Return each line in the records below that includes "black".

### Source material
··········

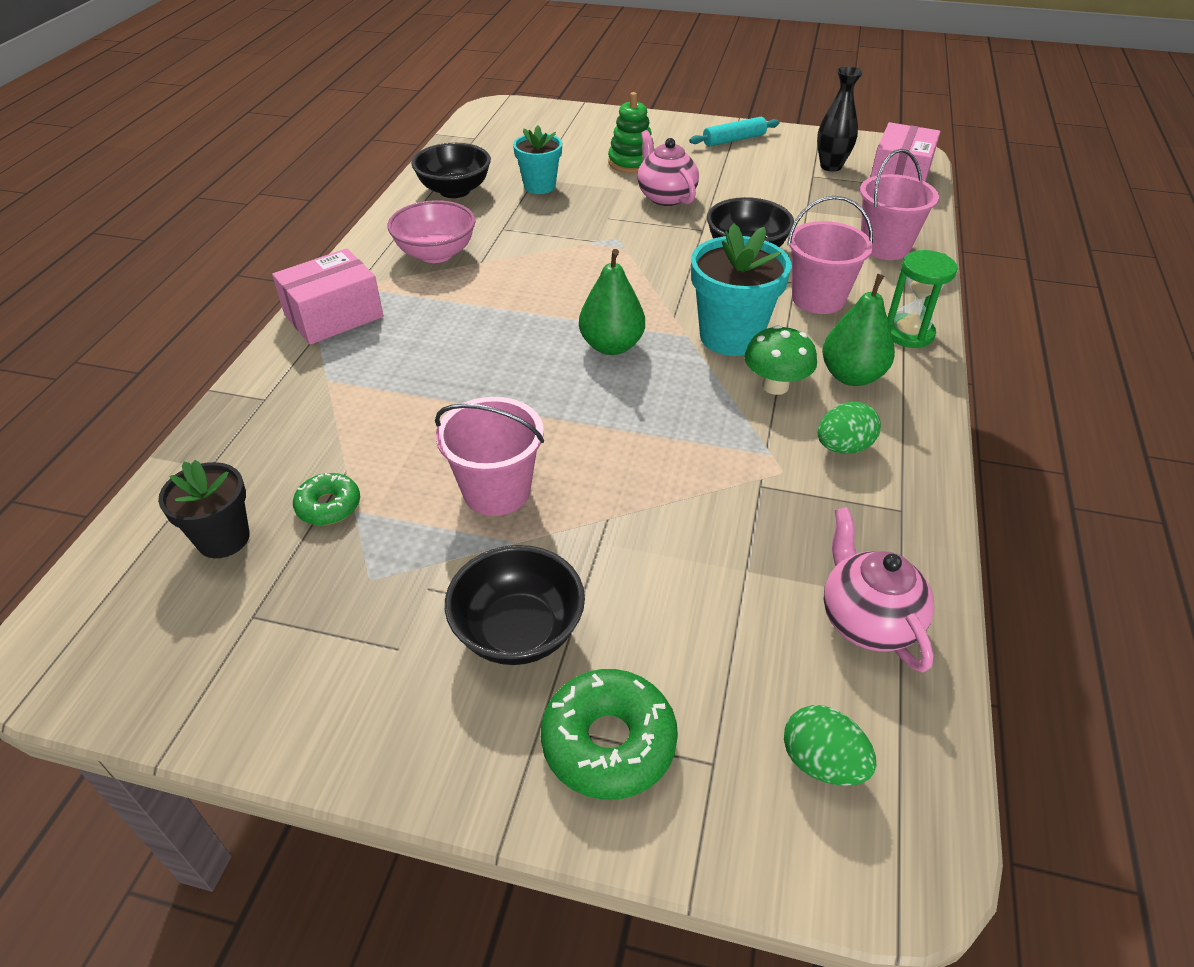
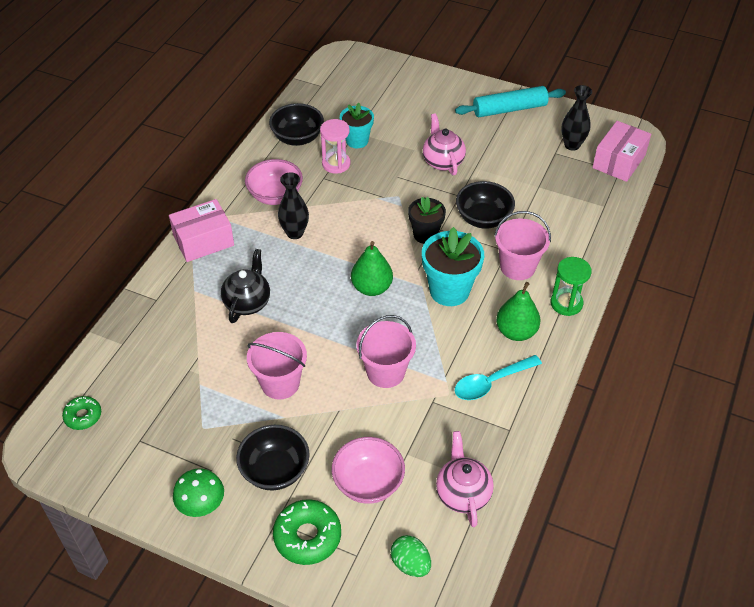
camera: 10 degrees right, 5 degrees up
(223, 539) = (127, 391): black flower pot -> black flower pot (425, 235)
(329, 506) = (186, 379): green donut -> green donut (83, 416)
(418, 385) = (247, 302): none -> black teapot
(475, 293) = (295, 233): none -> black vase
(516, 212) = (336, 164): none -> pink hourglass
(631, 162) = (427, 124): green stacking toy -> none
(695, 628) = (368, 483): none -> pink bowl
(734, 140) = (509, 109): turquoise rolling pin -> turquoise rolling pin, size x1.51
(775, 386) = (465, 333): green mushroom -> green mushroom (201, 505)
(843, 447) = (491, 383): green egg -> turquoise spoon
(884, 247) = (580, 227): pink bucket -> pink bucket (385, 372)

··········

### Solution to the exercise
(223, 539) = (127, 391): black flower pot -> black flower pot (425, 235)
(418, 385) = (247, 302): none -> black teapot
(475, 293) = (295, 233): none -> black vase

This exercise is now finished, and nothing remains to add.